**Written task:**
Only the text of the records, copied exactly, is wanted; no pictures.

━━ Dataset extract ━━

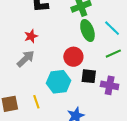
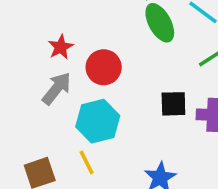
red circle: (73, 57) -> (104, 67), moved
cyan hexagon: (59, 82) -> (98, 121), moved

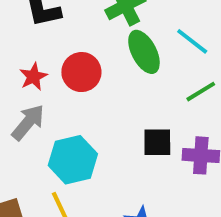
red circle: (104, 67) -> (81, 72), moved

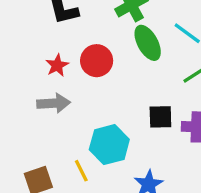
gray arrow: (28, 122) -> (54, 103), turned 48
cyan hexagon: (73, 160) -> (109, 145), moved

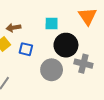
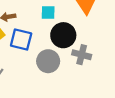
blue square: (26, 49) -> (21, 40), size x1.5

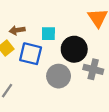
cyan square: (48, 13) -> (48, 34), moved

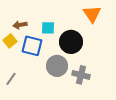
gray cross: (93, 69) -> (81, 75), moved

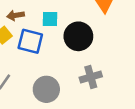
gray circle: (57, 66) -> (46, 89), moved
gray cross: (81, 75) -> (91, 77), turned -30

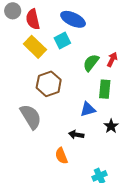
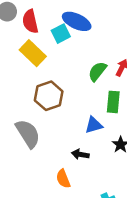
cyan square: (62, 40) -> (61, 34), moved

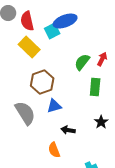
blue ellipse: (77, 21) -> (65, 21), turned -45
blue triangle: (94, 125) -> (54, 106), moved

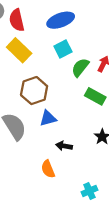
cyan square: (52, 31) -> (63, 49), moved
green rectangle: (95, 87) -> (95, 96), turned -66

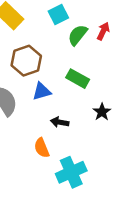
green rectangle: (95, 96) -> (78, 79), moved
cyan cross: (89, 191) -> (71, 172), moved, size x1.6

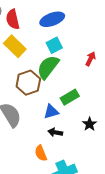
green semicircle: (78, 35) -> (48, 67), moved, size x1.4
green rectangle: (78, 79) -> (70, 97), turned -60
blue triangle: (42, 91) -> (51, 112), moved

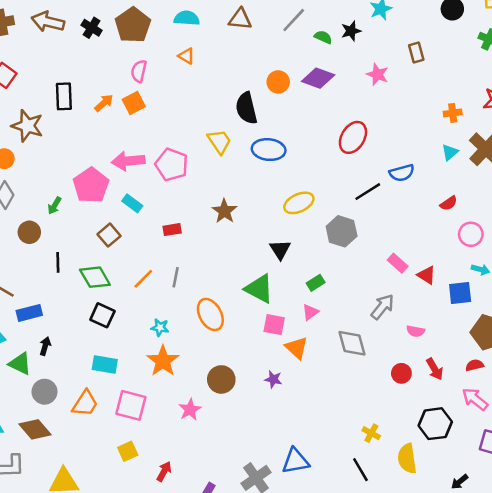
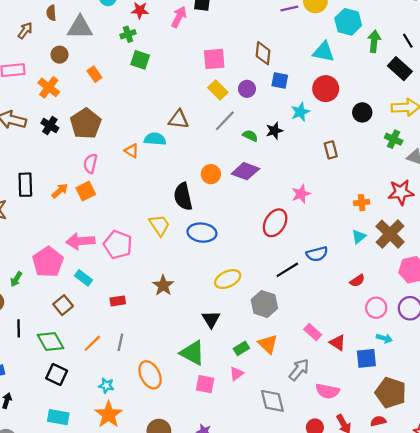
cyan semicircle: (187, 18) -> (155, 139), moved
pink star: (377, 74) -> (301, 194), moved, turned 30
pink semicircle: (416, 331) -> (327, 391), size x1.5
orange triangle: (297, 348) -> (268, 344), moved

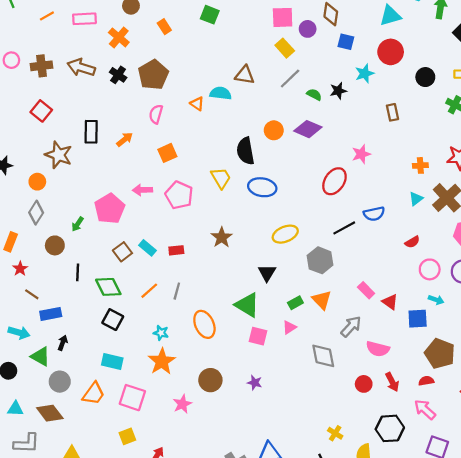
cyan triangle: (324, 52) -> (390, 16), turned -30
purple circle: (247, 89) -> (308, 29), moved
orange square: (86, 191) -> (167, 153), moved
pink arrow: (80, 241) -> (142, 190), size x0.7
cyan rectangle: (84, 278) -> (147, 248), moved

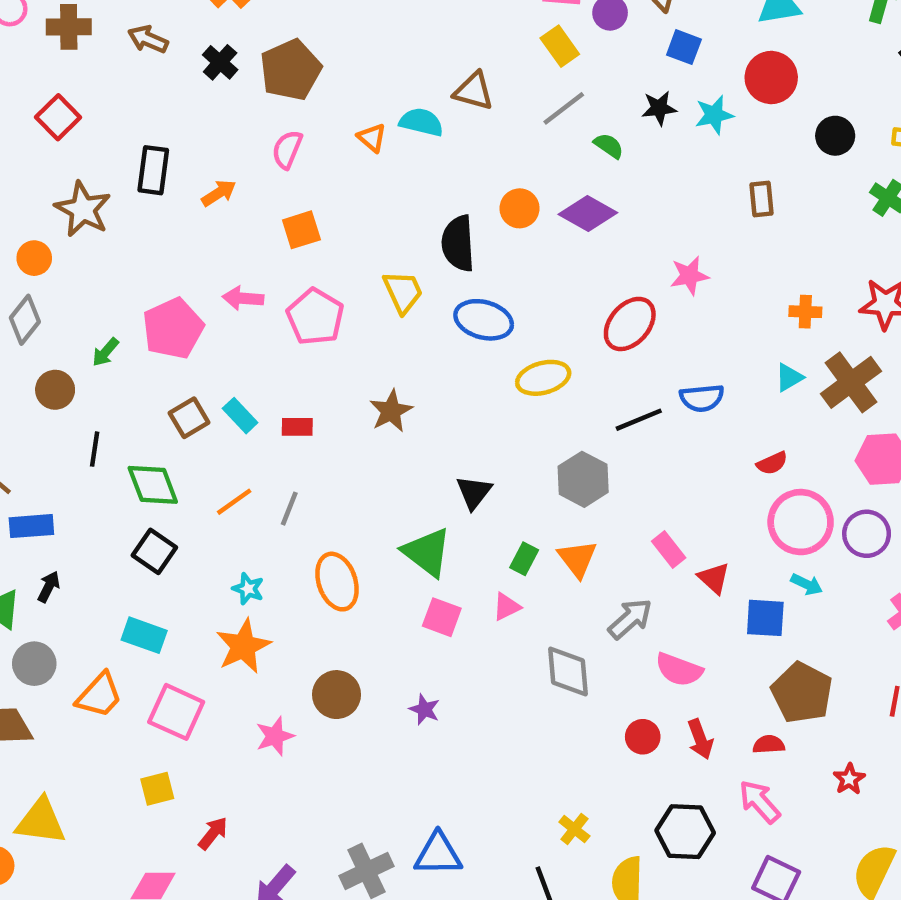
brown arrow: (81, 67) -> (148, 39), size x0.7
black star: (338, 91) -> (659, 108), moved
yellow ellipse: (285, 234) -> (543, 378), moved
pink circle: (430, 269) -> (801, 522), size x1.5
green rectangle: (295, 303) -> (524, 559), turned -40

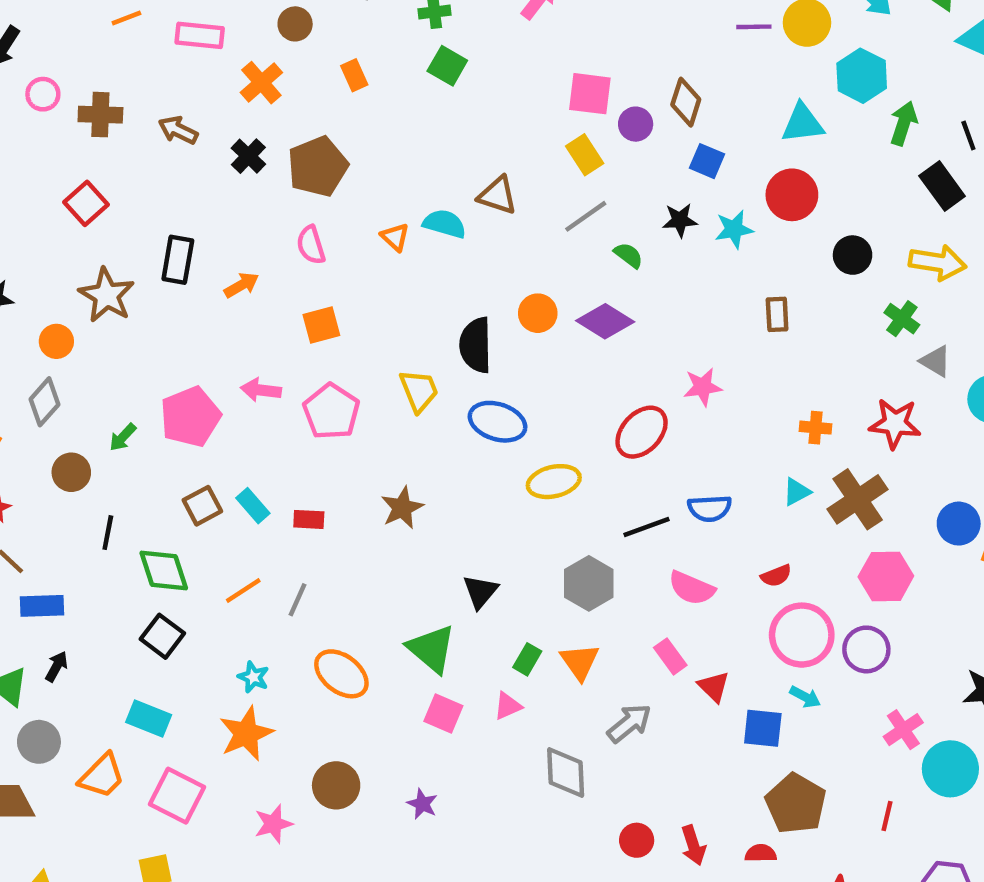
pink semicircle: (287, 149) -> (311, 245), turned -42
orange ellipse: (337, 582) -> (341, 674), turned -36
pink semicircle: (679, 670) -> (692, 588), moved

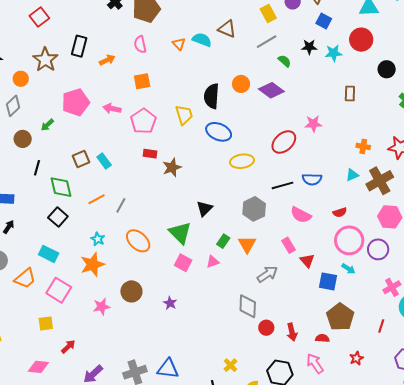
pink pentagon: (190, 417) -> (76, 102), moved
red rectangle: (309, 519) -> (150, 154), moved
gray diamond: (566, 773) -> (248, 306), moved

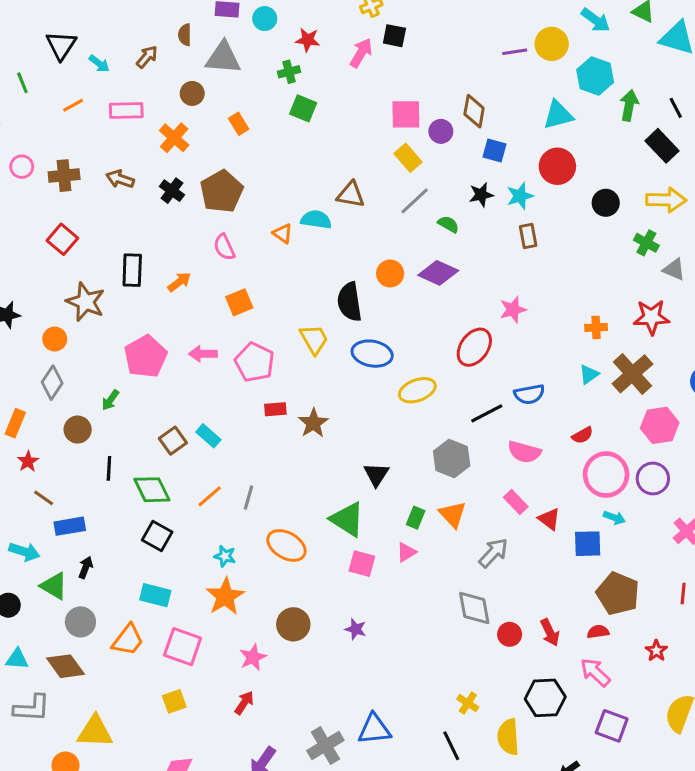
brown rectangle: (350, 93) -> (528, 236), moved
red arrow: (68, 347) -> (244, 703), moved

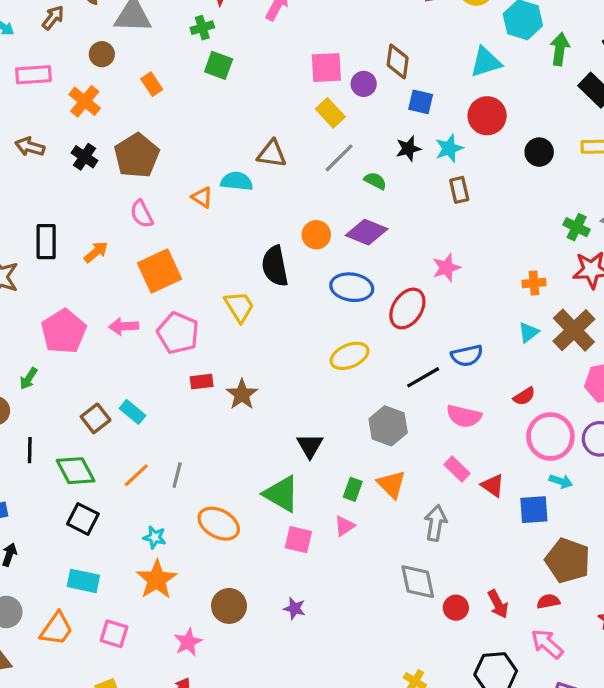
green cross: (646, 243) -> (577, 227), moved
orange square: (239, 302) -> (160, 271), size x1.5
blue ellipse: (372, 354) -> (352, 287), moved
gray arrow: (493, 553) -> (436, 523), turned -32
pink square: (183, 647) -> (114, 634), size x0.7

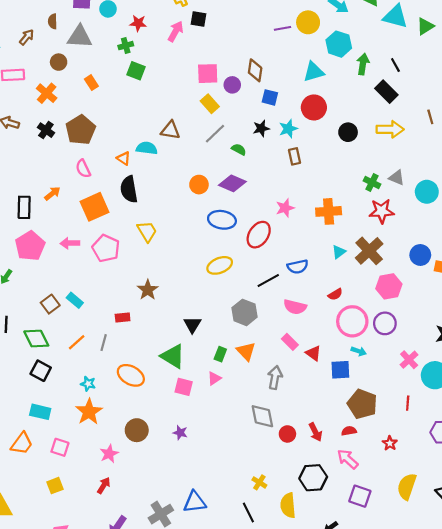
black rectangle: (46, 242) -> (24, 207), moved
black semicircle: (275, 266) -> (129, 189), moved
orange cross: (534, 283) -> (329, 211), moved, size x1.6
red rectangle: (202, 382) -> (123, 317), moved

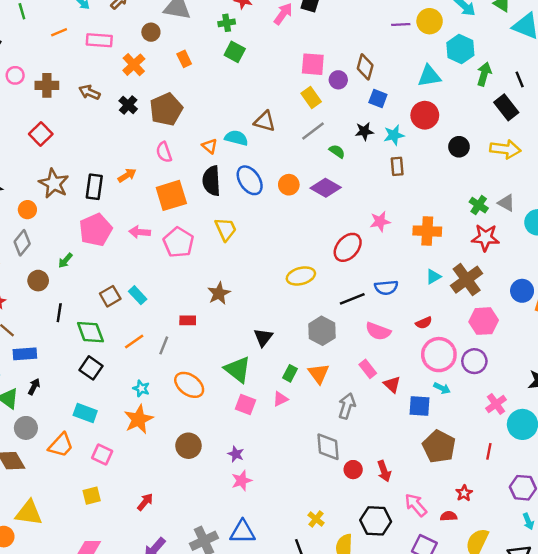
blue ellipse: (222, 220) -> (250, 180), moved, turned 40
red semicircle: (349, 431) -> (449, 516), moved
pink star: (109, 454) -> (242, 481), moved

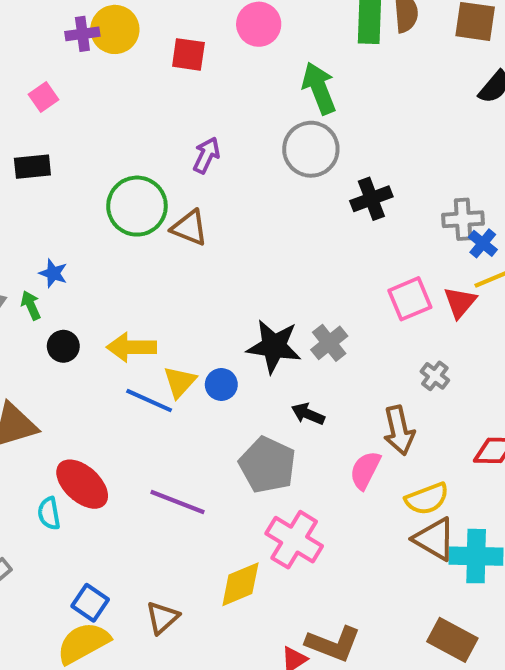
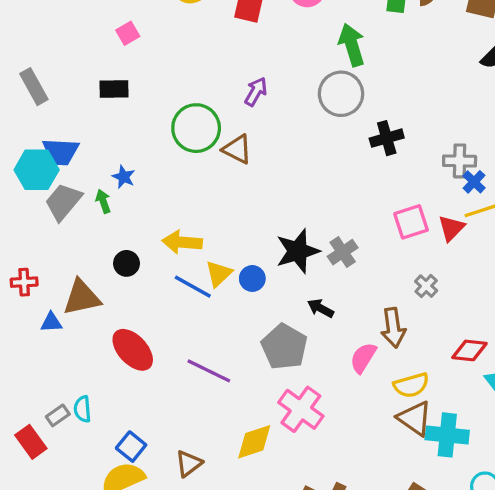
black circle: (63, 346) -> (127, 263), moved
black star: (274, 346) -> (298, 251), turned -30
cyan semicircle: (49, 513) -> (82, 409), moved

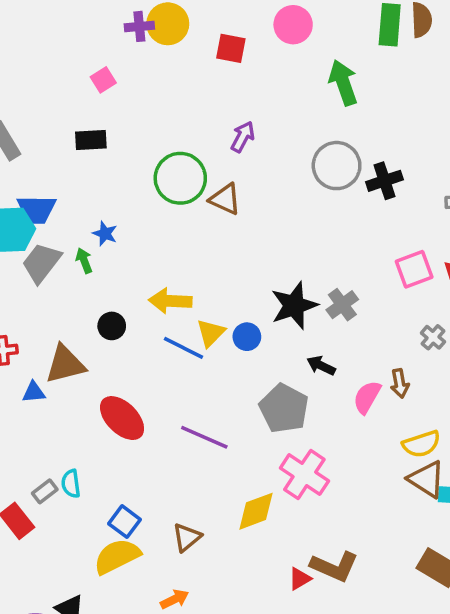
gray circle: (341, 94) -> (337, 166), moved
brown arrow: (393, 328) -> (400, 383), size x0.7
pink semicircle: (363, 358) -> (367, 397), moved

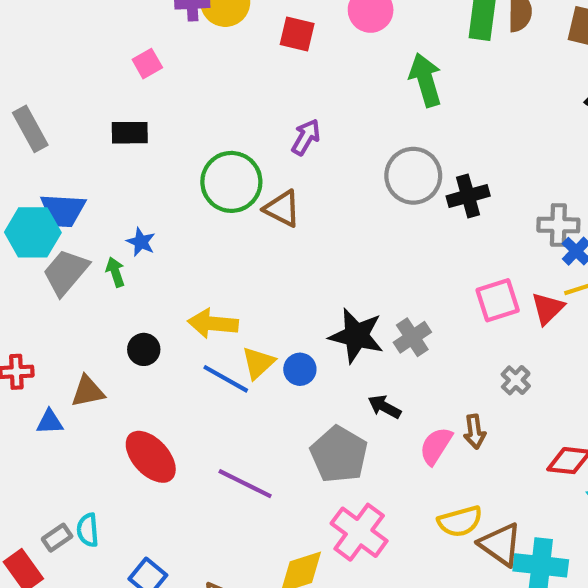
black star: (294, 305) -> (356, 336), turned 30
brown triangle: (65, 364) -> (88, 391), size x0.7
yellow semicircle: (421, 444) -> (460, 521), moved

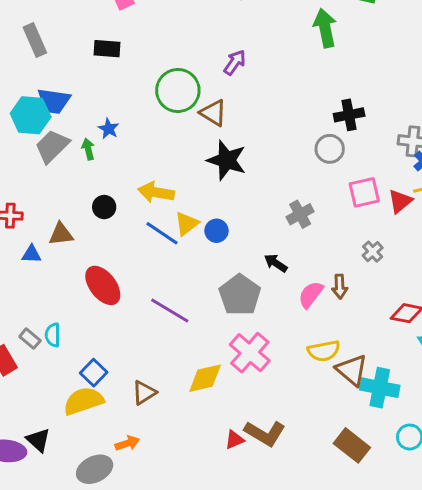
gray circle: (413, 176) -> (330, 149), moved, size x0.7
black star: (356, 336) -> (227, 160), moved
gray rectangle: (57, 538) -> (30, 339), turned 70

━━━

**Answer space:**
red circle: (73, 57) -> (104, 67), moved
cyan hexagon: (59, 82) -> (98, 121), moved

red circle: (104, 67) -> (81, 72), moved

gray arrow: (28, 122) -> (54, 103), turned 48
cyan hexagon: (73, 160) -> (109, 145), moved

blue square: (26, 49) -> (21, 40), size x1.5

cyan square: (48, 13) -> (48, 34), moved

gray cross: (93, 69) -> (81, 75), moved

gray circle: (57, 66) -> (46, 89), moved
gray cross: (81, 75) -> (91, 77), turned -30

cyan square: (62, 40) -> (61, 34), moved

blue ellipse: (77, 21) -> (65, 21), turned -45
blue triangle: (94, 125) -> (54, 106), moved

cyan square: (52, 31) -> (63, 49), moved
green rectangle: (95, 87) -> (95, 96), turned -66

green rectangle: (95, 96) -> (78, 79), moved
cyan cross: (89, 191) -> (71, 172), moved, size x1.6

green semicircle: (78, 35) -> (48, 67), moved, size x1.4
green rectangle: (78, 79) -> (70, 97), turned -60
blue triangle: (42, 91) -> (51, 112), moved

cyan semicircle: (187, 18) -> (155, 139), moved
pink star: (377, 74) -> (301, 194), moved, turned 30
pink semicircle: (416, 331) -> (327, 391), size x1.5
orange triangle: (297, 348) -> (268, 344), moved

cyan triangle: (324, 52) -> (390, 16), turned -30
purple circle: (247, 89) -> (308, 29), moved
orange square: (86, 191) -> (167, 153), moved
pink arrow: (80, 241) -> (142, 190), size x0.7
cyan rectangle: (84, 278) -> (147, 248), moved

brown arrow: (81, 67) -> (148, 39), size x0.7
black star: (338, 91) -> (659, 108), moved
yellow ellipse: (285, 234) -> (543, 378), moved
pink circle: (430, 269) -> (801, 522), size x1.5
green rectangle: (295, 303) -> (524, 559), turned -40

pink semicircle: (287, 149) -> (311, 245), turned -42
orange ellipse: (337, 582) -> (341, 674), turned -36
pink semicircle: (679, 670) -> (692, 588), moved

pink pentagon: (190, 417) -> (76, 102), moved
red rectangle: (309, 519) -> (150, 154), moved
gray diamond: (566, 773) -> (248, 306), moved

brown rectangle: (350, 93) -> (528, 236), moved
red arrow: (68, 347) -> (244, 703), moved

green cross: (646, 243) -> (577, 227), moved
orange square: (239, 302) -> (160, 271), size x1.5
blue ellipse: (372, 354) -> (352, 287), moved
gray arrow: (493, 553) -> (436, 523), turned -32
pink square: (183, 647) -> (114, 634), size x0.7

black rectangle: (46, 242) -> (24, 207), moved
black semicircle: (275, 266) -> (129, 189), moved
orange cross: (534, 283) -> (329, 211), moved, size x1.6
red rectangle: (202, 382) -> (123, 317), moved

blue ellipse: (222, 220) -> (250, 180), moved, turned 40
red semicircle: (349, 431) -> (449, 516), moved
pink star: (109, 454) -> (242, 481), moved

black circle: (63, 346) -> (127, 263), moved
black star: (274, 346) -> (298, 251), turned -30
cyan semicircle: (49, 513) -> (82, 409), moved

gray circle: (341, 94) -> (337, 166), moved
brown arrow: (393, 328) -> (400, 383), size x0.7
pink semicircle: (363, 358) -> (367, 397), moved

black star: (294, 305) -> (356, 336), turned 30
brown triangle: (65, 364) -> (88, 391), size x0.7
yellow semicircle: (421, 444) -> (460, 521), moved

gray circle: (413, 176) -> (330, 149), moved, size x0.7
black star: (356, 336) -> (227, 160), moved
gray rectangle: (57, 538) -> (30, 339), turned 70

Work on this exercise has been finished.